From the line containing "311, 411, 438" down to the last line of the material below, copy each line exactly and leave out the rest.

Data provided:
--------------------------------
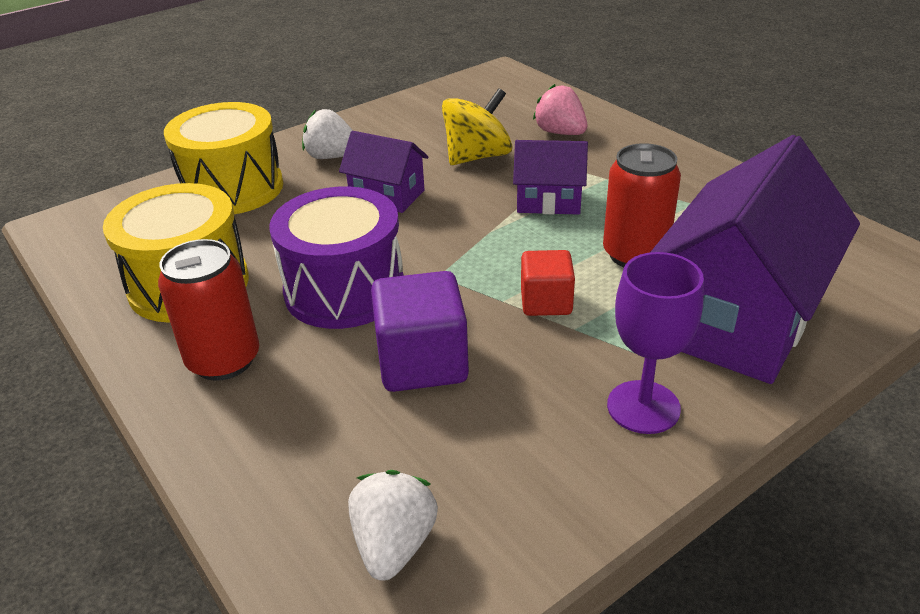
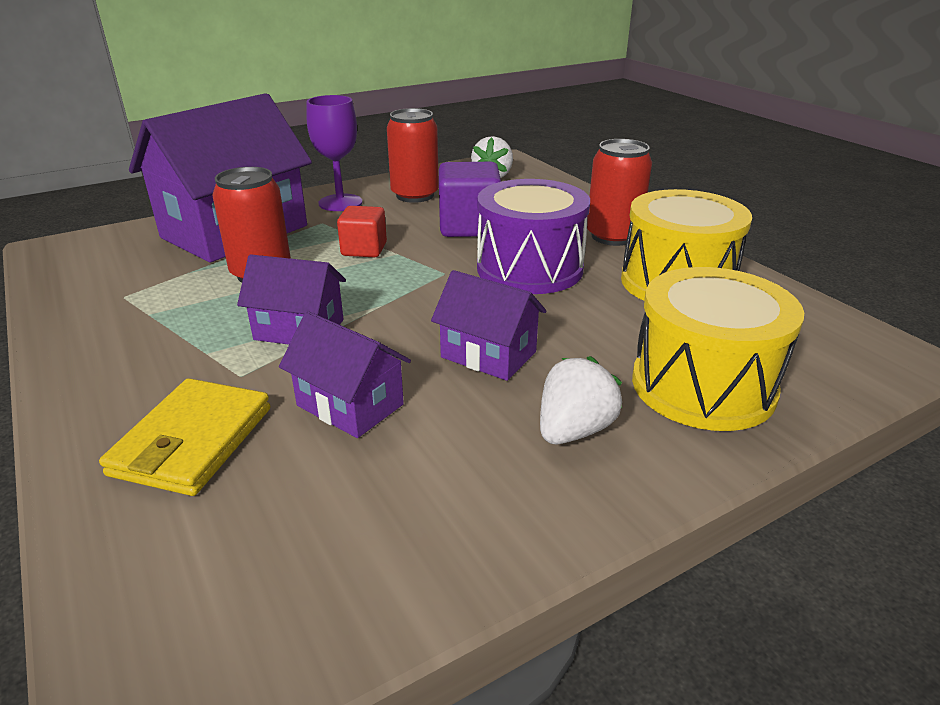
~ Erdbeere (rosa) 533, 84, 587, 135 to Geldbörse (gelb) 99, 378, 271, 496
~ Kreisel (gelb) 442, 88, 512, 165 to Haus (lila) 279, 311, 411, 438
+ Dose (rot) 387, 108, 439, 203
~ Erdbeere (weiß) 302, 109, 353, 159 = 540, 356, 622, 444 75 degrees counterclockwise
--------------------------------
Reply to the exercise:
~ Kreisel (gelb) 442, 88, 512, 165 to Haus (lila) 279, 311, 411, 438
+ Dose (rot) 387, 108, 439, 203
~ Erdbeere (weiß) 302, 109, 353, 159 = 540, 356, 622, 444 75 degrees counterclockwise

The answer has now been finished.